Task input ->
::::::::::
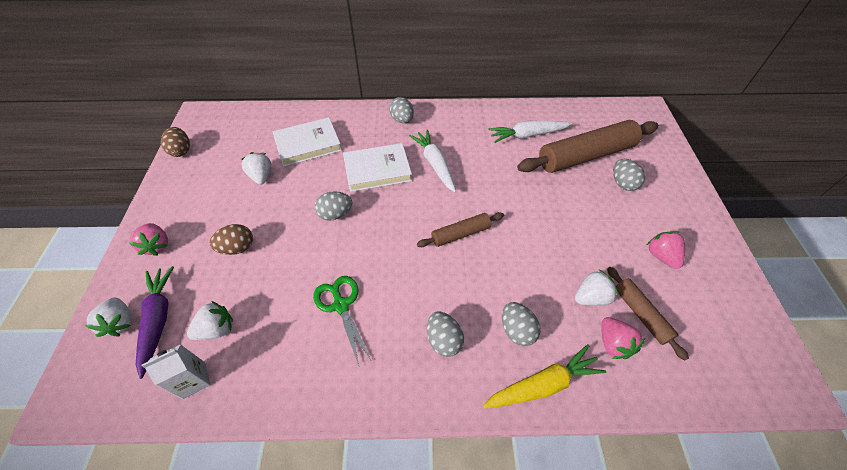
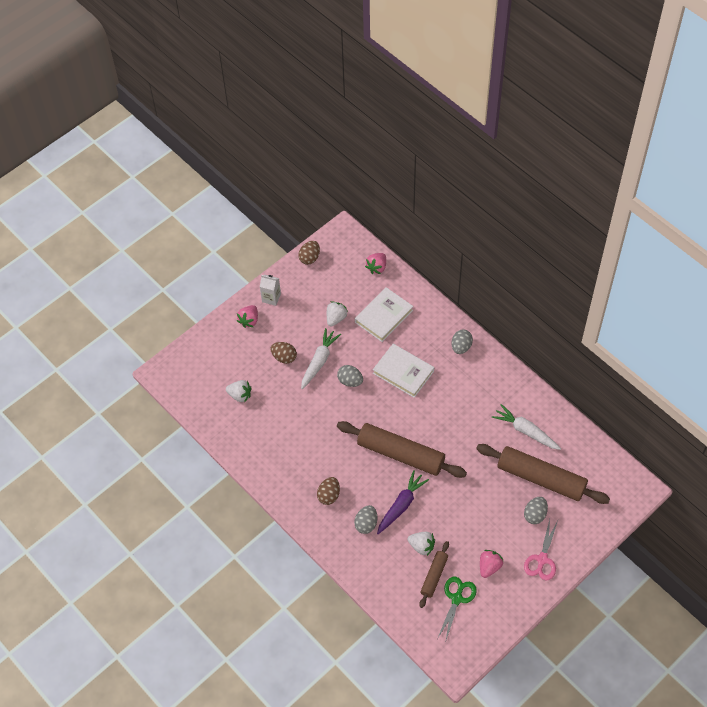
camera: 50 degrees right, 5 degrees up
(120, 322) = (204, 353): white strawberry -> none
(158, 320) = (220, 367): purple carrot -> purple carrot (401, 505)
(194, 380) = (213, 411): white carton -> white carton (271, 298)
(308, 144) = (383, 316): white book -> white book turned 75 degrees counterclockwise
(341, 305) = (302, 435): green scissors -> green scissors (457, 598)
(435, 164) = (441, 398): white carrot -> white carrot (319, 361)
(443, 340) = (329, 495): grey egg -> brown egg
(460, 234) = (401, 454): brown rolling pin -> brown rolling pin, size x1.96
(543, 384) = (348, 554): yellow carrot -> none
(613, 344) = (401, 572): pink strawberry -> pink strawberry (377, 267)
(679, 210) = (542, 559): none -> pink scissors

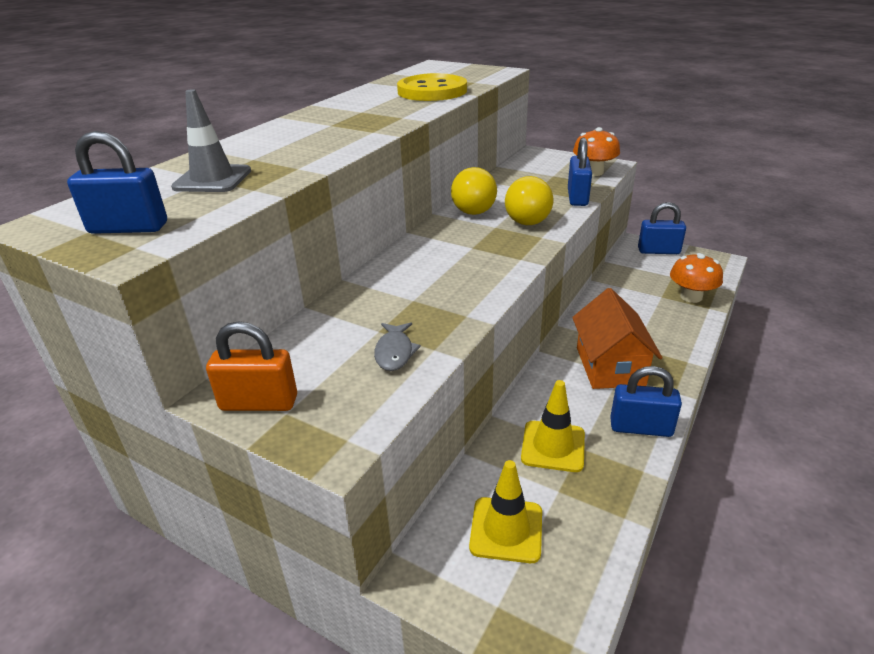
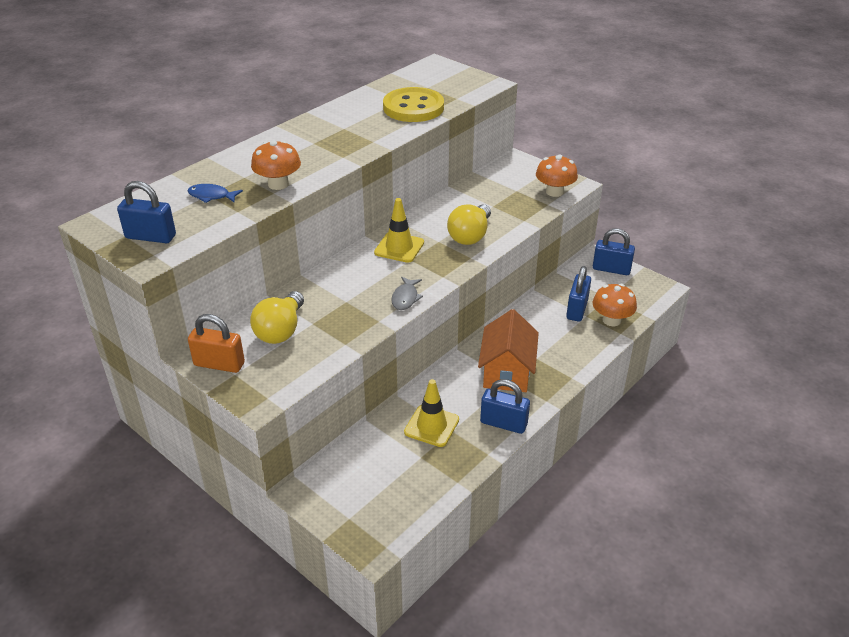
camera: 10 degrees right, 5 degrees up
(212, 179) = (211, 196): grey traffic cone -> blue fish
(301, 160) = (278, 184): none -> orange mushroom
(394, 352) = (317, 342): grey fish -> grey fish (405, 298)
(474, 207) = (430, 218): yellow light bulb -> yellow light bulb (281, 330)
(506, 529) = (373, 475): yellow traffic cone -> yellow traffic cone (399, 247)
(577, 197) = (523, 219): blue padlock -> blue padlock (577, 309)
::::::::::
Problem to work on ->
What you should produce is an exact copy of the records, with the pictures left out.

Your response ->
camera: 50 degrees right, 5 degrees up
(120, 322) = (204, 353): white strawberry -> none
(158, 320) = (220, 367): purple carrot -> purple carrot (401, 505)
(194, 380) = (213, 411): white carton -> white carton (271, 298)
(308, 144) = (383, 316): white book -> white book turned 75 degrees counterclockwise
(341, 305) = (302, 435): green scissors -> green scissors (457, 598)
(435, 164) = (441, 398): white carrot -> white carrot (319, 361)
(443, 340) = (329, 495): grey egg -> brown egg
(460, 234) = (401, 454): brown rolling pin -> brown rolling pin, size x1.96
(543, 384) = (348, 554): yellow carrot -> none
(613, 344) = (401, 572): pink strawberry -> pink strawberry (377, 267)
(679, 210) = (542, 559): none -> pink scissors

camera: 10 degrees right, 5 degrees up
(212, 179) = (211, 196): grey traffic cone -> blue fish
(301, 160) = (278, 184): none -> orange mushroom
(394, 352) = (317, 342): grey fish -> grey fish (405, 298)
(474, 207) = (430, 218): yellow light bulb -> yellow light bulb (281, 330)
(506, 529) = (373, 475): yellow traffic cone -> yellow traffic cone (399, 247)
(577, 197) = (523, 219): blue padlock -> blue padlock (577, 309)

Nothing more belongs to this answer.